[Try it]: Work out how many lines of the data below hold the string "wooden". Answer with that number alone.

[Dataset excerpts]:
◆ ◆ ◆ ◆ ◆ ◆ ◆

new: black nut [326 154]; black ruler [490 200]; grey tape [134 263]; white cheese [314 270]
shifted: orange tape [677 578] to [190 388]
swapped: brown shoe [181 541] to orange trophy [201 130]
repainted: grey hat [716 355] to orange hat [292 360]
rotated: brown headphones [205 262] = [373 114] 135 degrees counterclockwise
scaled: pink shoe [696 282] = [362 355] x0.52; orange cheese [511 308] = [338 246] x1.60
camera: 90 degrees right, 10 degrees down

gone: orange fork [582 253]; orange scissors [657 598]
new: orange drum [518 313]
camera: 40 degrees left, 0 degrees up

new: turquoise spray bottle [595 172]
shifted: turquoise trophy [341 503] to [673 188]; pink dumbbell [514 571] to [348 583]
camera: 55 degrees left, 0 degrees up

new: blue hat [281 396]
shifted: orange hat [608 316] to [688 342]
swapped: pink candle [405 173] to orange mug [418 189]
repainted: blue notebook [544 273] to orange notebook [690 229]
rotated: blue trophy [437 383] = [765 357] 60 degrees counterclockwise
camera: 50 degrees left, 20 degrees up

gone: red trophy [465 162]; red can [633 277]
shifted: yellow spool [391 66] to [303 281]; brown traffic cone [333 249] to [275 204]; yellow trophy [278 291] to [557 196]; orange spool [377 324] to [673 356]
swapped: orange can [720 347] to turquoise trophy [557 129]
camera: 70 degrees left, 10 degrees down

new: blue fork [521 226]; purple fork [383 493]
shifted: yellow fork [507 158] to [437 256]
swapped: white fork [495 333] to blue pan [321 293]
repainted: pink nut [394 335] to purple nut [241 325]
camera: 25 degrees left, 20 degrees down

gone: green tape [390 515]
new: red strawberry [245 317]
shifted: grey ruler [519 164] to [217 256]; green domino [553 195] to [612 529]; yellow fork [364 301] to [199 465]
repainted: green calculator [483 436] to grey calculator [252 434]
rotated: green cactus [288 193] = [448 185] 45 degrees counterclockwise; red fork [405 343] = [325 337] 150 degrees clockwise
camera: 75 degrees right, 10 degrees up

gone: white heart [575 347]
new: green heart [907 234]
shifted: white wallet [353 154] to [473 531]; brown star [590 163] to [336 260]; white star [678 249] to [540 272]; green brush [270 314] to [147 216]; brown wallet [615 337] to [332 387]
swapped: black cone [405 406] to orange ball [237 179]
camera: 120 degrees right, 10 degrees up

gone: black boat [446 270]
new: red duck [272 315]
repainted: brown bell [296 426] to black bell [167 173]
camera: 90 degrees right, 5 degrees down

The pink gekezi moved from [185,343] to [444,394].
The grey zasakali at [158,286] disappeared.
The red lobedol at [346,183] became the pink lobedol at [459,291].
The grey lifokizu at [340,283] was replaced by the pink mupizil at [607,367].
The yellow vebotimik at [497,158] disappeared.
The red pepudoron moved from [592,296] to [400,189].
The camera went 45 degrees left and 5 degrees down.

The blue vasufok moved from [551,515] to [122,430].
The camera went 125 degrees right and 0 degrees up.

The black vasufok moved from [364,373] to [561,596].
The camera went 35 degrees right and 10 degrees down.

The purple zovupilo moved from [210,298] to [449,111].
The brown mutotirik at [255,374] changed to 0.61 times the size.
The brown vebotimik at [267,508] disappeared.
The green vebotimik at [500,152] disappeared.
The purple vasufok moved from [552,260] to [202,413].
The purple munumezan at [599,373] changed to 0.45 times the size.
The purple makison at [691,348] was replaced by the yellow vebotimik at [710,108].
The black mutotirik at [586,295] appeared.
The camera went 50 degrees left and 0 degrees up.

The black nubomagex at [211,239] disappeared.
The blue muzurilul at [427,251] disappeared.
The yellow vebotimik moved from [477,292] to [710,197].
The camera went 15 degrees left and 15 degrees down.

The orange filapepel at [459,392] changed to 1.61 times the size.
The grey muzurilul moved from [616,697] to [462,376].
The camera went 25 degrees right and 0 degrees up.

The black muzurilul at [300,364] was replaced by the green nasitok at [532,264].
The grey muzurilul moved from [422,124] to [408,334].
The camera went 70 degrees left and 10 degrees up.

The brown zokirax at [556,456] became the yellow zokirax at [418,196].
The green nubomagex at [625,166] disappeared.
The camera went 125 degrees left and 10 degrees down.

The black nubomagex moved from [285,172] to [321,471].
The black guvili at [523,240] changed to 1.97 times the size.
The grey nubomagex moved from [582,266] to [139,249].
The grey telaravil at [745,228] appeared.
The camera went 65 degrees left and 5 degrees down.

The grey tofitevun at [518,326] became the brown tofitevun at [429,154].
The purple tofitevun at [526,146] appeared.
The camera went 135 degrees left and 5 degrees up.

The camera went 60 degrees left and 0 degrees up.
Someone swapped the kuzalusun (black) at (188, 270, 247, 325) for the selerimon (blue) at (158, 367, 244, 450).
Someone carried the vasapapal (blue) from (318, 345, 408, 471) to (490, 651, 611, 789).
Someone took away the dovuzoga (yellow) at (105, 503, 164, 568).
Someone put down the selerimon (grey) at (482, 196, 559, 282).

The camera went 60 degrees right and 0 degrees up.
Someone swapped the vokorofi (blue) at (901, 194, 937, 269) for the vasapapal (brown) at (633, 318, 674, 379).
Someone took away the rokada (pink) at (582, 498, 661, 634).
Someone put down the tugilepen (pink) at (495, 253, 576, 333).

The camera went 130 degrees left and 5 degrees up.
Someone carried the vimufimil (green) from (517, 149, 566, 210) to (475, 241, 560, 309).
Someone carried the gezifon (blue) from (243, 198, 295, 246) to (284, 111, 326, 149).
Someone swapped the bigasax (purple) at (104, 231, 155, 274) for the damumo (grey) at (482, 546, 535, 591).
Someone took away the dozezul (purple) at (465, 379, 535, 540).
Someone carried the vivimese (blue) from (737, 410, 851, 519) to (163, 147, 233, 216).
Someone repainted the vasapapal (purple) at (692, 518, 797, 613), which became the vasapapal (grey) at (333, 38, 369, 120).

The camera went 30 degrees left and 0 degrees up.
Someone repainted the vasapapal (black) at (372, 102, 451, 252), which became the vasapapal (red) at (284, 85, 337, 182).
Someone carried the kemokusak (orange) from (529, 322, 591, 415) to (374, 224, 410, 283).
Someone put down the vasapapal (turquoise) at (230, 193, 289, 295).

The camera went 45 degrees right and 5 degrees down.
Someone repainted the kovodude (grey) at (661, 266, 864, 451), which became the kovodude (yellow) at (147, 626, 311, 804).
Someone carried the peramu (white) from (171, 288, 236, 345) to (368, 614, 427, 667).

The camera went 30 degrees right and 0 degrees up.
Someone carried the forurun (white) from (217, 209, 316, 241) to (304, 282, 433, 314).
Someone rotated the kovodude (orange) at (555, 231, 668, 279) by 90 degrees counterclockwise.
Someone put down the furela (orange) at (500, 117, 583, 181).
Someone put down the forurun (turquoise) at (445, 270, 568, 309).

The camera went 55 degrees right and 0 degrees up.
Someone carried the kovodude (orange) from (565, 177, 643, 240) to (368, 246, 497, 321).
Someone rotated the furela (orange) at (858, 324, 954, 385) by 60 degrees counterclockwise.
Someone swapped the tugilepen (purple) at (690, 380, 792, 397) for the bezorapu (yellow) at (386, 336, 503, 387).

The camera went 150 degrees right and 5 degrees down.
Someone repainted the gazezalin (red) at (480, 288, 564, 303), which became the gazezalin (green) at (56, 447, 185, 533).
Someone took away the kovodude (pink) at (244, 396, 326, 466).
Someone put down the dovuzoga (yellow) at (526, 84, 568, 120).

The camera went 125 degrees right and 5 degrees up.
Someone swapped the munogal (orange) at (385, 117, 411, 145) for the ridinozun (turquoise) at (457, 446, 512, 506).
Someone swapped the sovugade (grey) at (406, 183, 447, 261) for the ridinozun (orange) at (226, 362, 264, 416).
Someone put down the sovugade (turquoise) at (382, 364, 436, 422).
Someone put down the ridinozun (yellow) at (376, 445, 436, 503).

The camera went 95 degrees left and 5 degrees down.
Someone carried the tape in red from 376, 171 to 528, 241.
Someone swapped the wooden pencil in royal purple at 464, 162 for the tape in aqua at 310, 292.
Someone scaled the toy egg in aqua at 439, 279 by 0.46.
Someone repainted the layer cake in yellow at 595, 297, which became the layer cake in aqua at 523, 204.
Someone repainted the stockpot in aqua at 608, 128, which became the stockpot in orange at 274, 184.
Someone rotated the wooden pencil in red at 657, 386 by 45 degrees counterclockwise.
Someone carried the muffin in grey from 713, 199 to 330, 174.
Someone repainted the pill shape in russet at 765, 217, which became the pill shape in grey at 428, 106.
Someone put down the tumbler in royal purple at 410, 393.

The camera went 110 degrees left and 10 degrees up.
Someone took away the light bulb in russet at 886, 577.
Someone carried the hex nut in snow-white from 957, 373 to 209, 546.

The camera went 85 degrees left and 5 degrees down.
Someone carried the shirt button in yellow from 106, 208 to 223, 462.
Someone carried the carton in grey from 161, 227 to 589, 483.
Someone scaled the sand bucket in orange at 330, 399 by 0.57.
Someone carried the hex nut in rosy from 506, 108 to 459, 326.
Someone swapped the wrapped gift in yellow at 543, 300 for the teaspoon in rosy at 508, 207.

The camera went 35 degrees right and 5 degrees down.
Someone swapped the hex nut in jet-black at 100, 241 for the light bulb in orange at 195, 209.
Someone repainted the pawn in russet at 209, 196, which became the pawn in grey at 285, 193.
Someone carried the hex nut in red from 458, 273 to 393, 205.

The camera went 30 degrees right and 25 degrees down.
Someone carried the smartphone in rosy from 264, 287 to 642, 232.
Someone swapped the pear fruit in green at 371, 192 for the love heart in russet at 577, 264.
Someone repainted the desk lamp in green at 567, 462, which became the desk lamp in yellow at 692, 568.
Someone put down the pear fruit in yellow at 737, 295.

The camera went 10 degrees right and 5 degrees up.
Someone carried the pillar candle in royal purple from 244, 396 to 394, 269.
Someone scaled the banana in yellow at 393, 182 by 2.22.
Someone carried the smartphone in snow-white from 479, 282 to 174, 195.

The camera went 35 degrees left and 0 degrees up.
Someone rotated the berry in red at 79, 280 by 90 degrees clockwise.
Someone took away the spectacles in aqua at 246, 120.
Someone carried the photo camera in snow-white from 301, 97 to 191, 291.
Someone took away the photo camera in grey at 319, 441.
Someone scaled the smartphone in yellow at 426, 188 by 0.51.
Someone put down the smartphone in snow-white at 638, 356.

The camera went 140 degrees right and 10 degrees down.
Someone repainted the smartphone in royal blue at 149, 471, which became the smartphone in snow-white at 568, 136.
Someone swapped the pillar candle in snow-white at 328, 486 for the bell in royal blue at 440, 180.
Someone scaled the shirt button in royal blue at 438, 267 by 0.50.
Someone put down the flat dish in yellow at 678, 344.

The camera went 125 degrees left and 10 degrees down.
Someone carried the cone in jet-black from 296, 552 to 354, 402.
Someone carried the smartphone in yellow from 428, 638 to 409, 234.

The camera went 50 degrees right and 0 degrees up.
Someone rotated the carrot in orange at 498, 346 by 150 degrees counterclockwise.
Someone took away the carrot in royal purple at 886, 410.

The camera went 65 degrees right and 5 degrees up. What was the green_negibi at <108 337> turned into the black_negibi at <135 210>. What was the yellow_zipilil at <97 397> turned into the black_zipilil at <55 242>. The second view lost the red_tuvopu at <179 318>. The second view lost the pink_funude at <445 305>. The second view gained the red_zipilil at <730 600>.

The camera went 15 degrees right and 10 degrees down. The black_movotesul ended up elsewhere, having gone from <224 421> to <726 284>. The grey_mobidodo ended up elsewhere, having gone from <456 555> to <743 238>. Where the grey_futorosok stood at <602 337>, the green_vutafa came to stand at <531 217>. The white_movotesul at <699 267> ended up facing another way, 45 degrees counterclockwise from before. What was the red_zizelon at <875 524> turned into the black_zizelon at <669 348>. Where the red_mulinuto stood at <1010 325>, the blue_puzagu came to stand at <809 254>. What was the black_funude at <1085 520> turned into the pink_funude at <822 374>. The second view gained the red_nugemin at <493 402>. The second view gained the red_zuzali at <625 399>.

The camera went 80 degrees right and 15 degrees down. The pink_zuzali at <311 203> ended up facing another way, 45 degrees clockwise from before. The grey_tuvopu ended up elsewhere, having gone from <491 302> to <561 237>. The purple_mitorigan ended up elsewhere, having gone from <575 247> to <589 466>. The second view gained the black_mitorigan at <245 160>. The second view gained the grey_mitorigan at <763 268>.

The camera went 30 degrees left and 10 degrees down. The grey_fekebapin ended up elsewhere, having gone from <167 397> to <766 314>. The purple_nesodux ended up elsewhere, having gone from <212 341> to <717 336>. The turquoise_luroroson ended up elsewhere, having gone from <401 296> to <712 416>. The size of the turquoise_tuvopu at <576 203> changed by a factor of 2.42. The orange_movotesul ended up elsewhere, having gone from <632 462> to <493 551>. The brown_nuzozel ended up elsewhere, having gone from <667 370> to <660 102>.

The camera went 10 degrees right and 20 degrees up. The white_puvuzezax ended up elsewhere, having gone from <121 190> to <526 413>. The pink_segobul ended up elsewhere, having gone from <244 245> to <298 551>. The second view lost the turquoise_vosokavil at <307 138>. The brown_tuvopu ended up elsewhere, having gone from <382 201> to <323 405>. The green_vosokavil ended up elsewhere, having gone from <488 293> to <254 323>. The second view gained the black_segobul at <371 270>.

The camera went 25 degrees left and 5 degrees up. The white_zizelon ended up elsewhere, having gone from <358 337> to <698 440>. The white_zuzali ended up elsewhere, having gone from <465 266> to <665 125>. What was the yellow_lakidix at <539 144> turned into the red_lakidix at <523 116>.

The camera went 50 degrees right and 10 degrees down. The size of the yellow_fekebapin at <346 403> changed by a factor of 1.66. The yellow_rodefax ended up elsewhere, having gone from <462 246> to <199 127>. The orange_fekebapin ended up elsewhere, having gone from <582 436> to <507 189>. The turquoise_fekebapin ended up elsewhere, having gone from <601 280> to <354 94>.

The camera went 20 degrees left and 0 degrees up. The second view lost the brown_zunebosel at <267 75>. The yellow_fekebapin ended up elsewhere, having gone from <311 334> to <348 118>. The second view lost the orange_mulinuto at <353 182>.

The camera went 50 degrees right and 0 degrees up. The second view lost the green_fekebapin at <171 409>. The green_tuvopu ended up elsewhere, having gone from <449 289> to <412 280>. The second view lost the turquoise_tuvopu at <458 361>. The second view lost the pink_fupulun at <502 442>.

◆ ◆ ◆ ◆ ◆ ◆ ◆

[Reply to the task]: 2